▶ What is expected
Would you copy the line that includes "(300, 227) = (482, 407): yellow" and every line that follows it, down to the last line of the listing below, exactly as they stand?
======
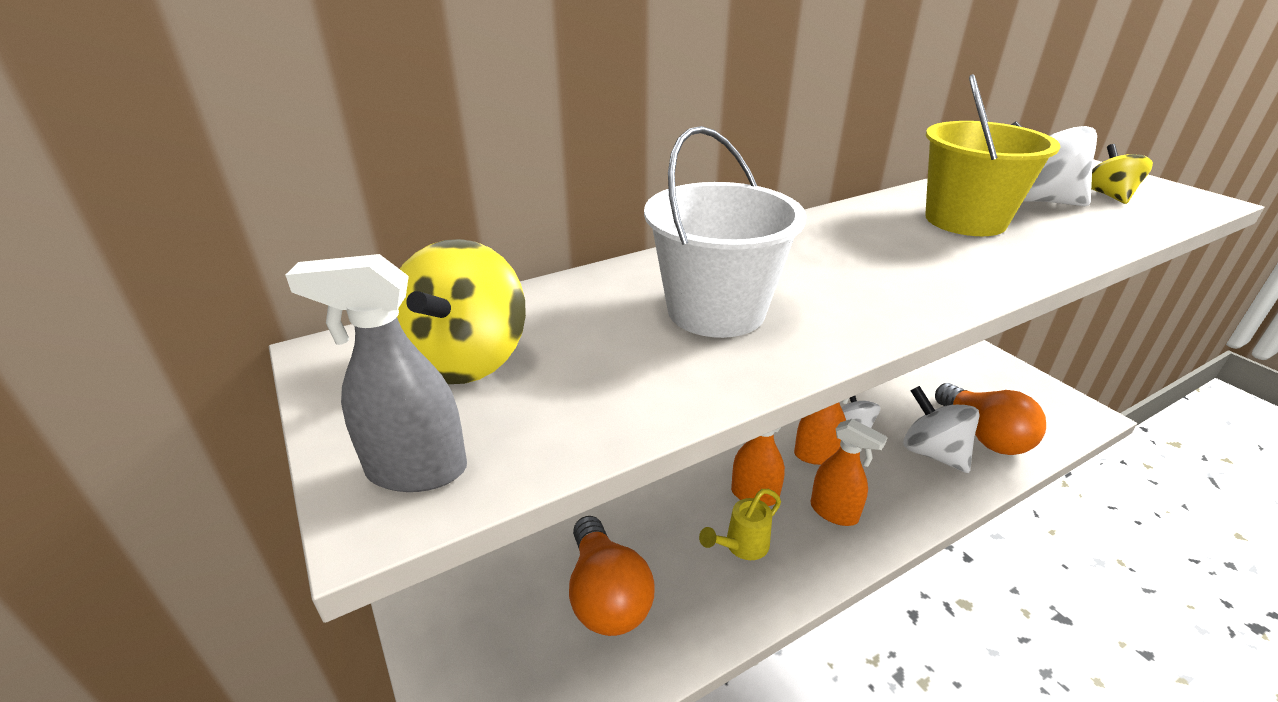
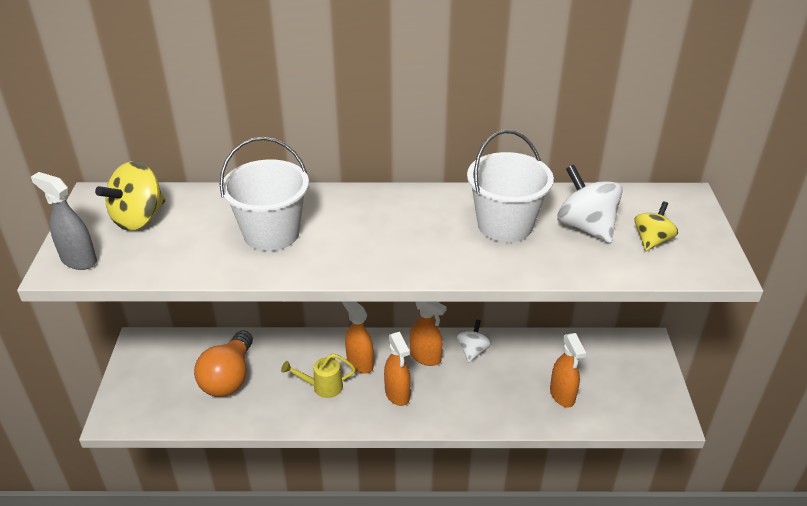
camera: 30 degrees right, 5 degrees up
(932, 453) = (508, 390): white spinning top -> none
(965, 220) = (505, 225): yellow bucket -> white bucket
(984, 435) = (562, 395): orange light bulb -> orange spray bottle

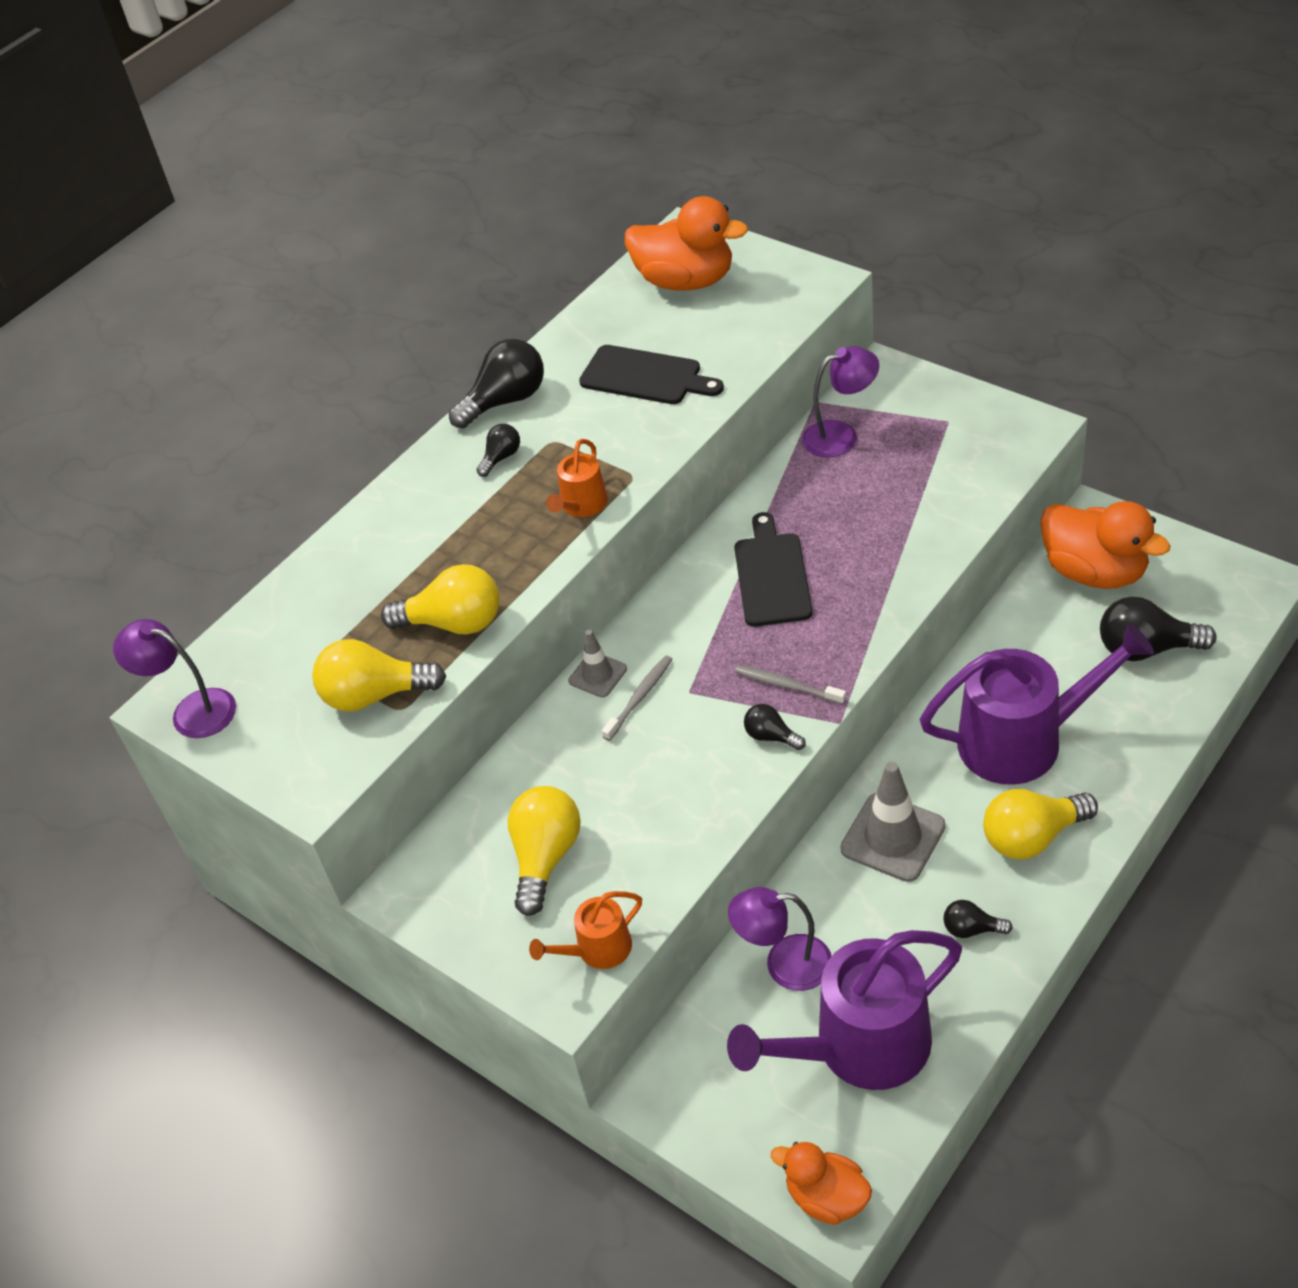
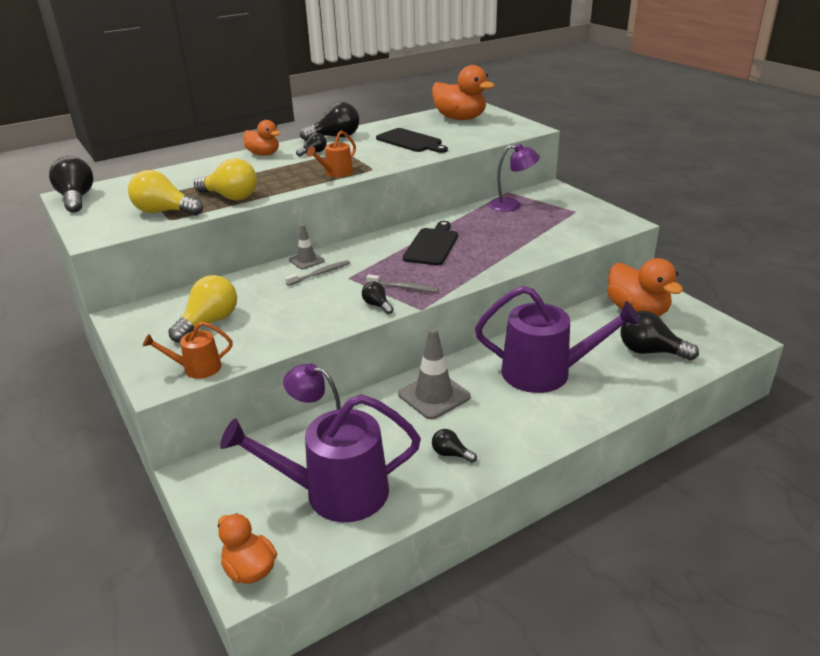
camera: 15 degrees right, 15 degrees down
(192, 710) = (76, 199): purple lamp -> black light bulb
(417, 488) = (263, 154): none -> orange duck
(787, 685) = (404, 287): grey toothbrush -> grey toothbrush turned 150 degrees clockwise
(1032, 837) = (521, 420): yellow light bulb -> none

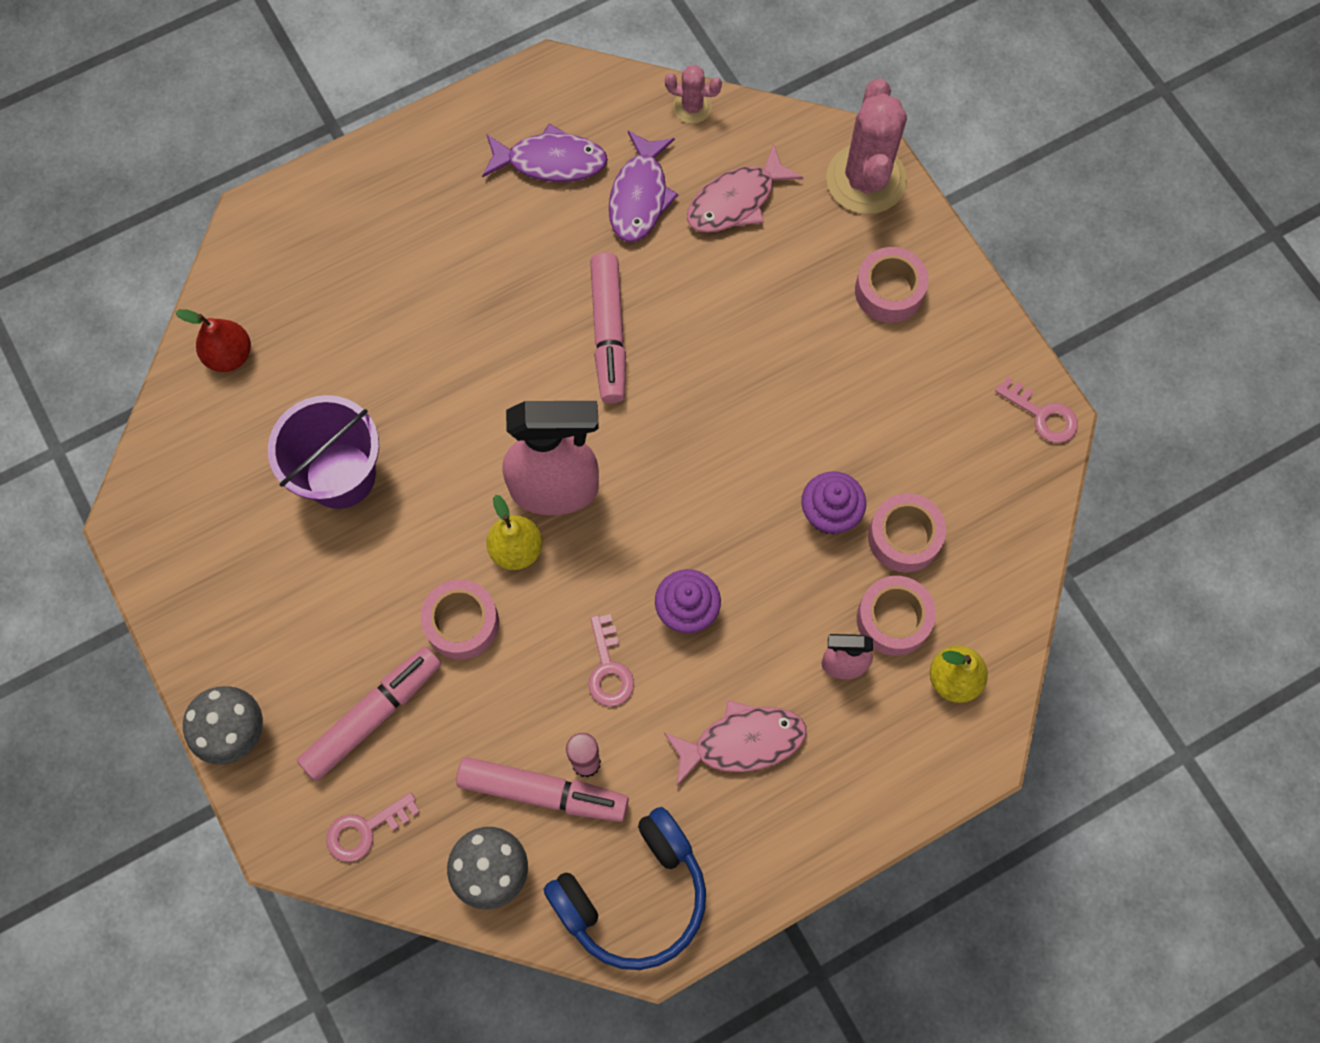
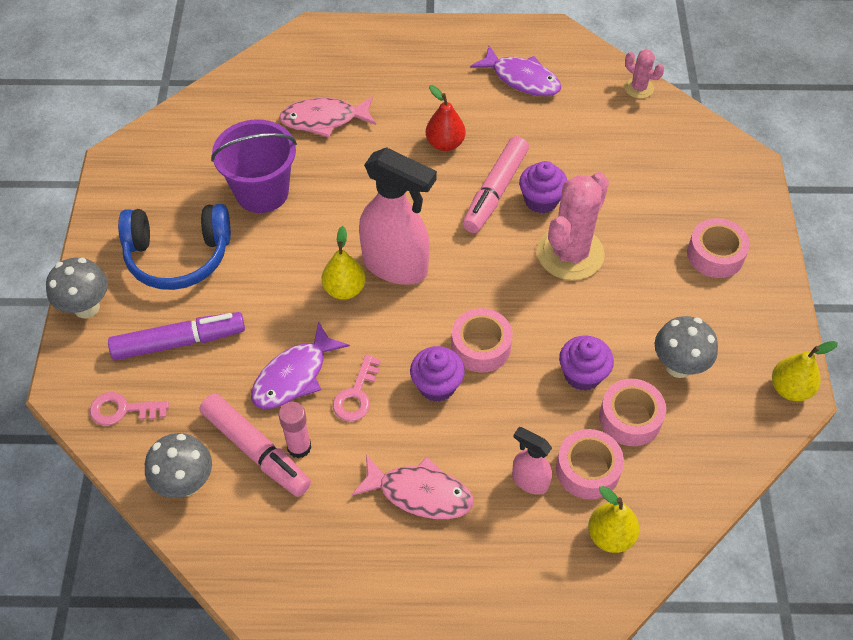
camera: 30 degrees right, 15 degrees down
(229, 355) = (243, 96): red pear -> red pear (445, 143)
(373, 716) = (179, 342): pink marker -> purple marker
(462, 623) = (277, 315): pink tape -> pink tape (481, 346)
(633, 895) = (271, 555): blue headphones -> blue headphones (178, 256)
(640, 196) = (569, 123): purple fish -> purple fish (294, 376)
(666, 318) = (541, 200): none -> purple cupcake
(736, 201) = (635, 153): pink fish -> pink fish (324, 120)
(866, 179) = (739, 180): pink cactus -> pink cactus (570, 253)
(920, 449) = (678, 366): none -> grey mushroom
(1043, 415) = (790, 389): pink key -> yellow pear

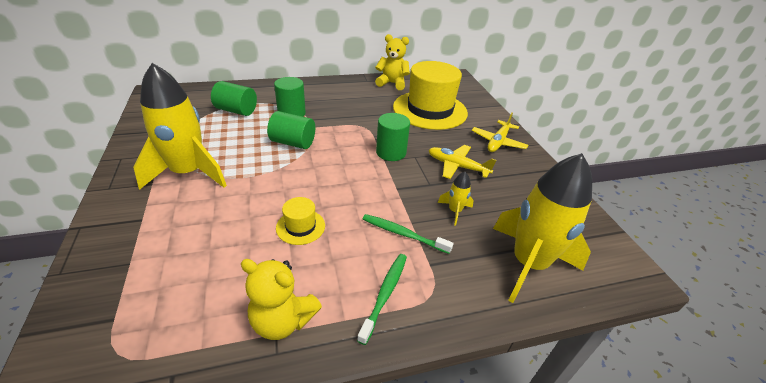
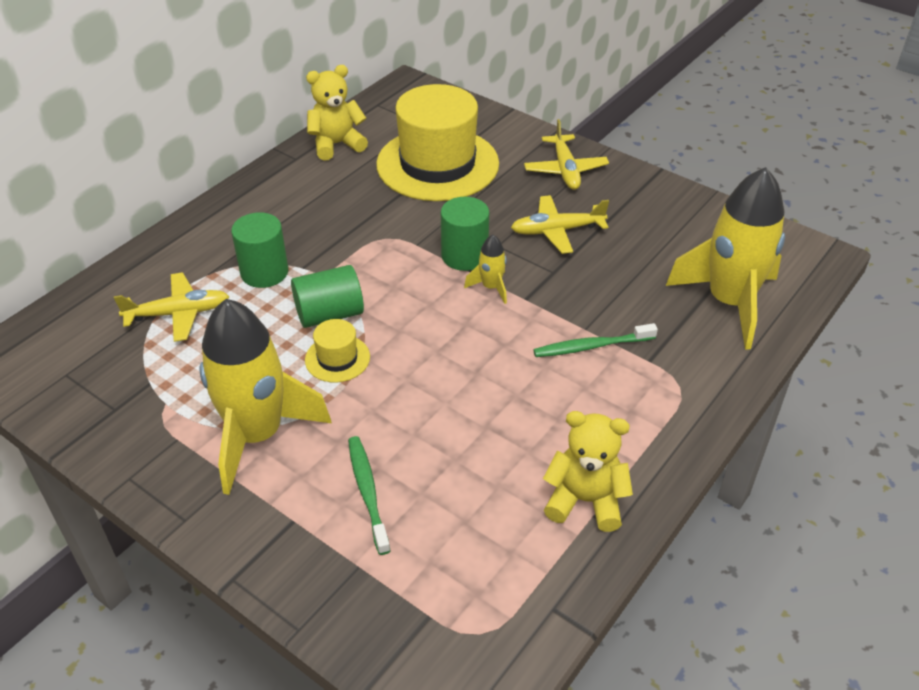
camera: 35 degrees left, 5 degrees up
(236, 110) = (178, 313): green cylinder -> yellow plane
(283, 320) = (585, 500): yellow teddy bear -> yellow teddy bear turned 150 degrees counterclockwise
(300, 227) = (482, 407): yellow hat -> yellow hat (337, 358)
(384, 295) = (643, 416): green toothbrush -> green toothbrush (368, 493)
(455, 211) = (611, 288): yellow rocket -> yellow rocket (491, 287)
======
▶ Your response
(300, 227) = (482, 407): yellow hat -> yellow hat (337, 358)
(384, 295) = (643, 416): green toothbrush -> green toothbrush (368, 493)
(455, 211) = (611, 288): yellow rocket -> yellow rocket (491, 287)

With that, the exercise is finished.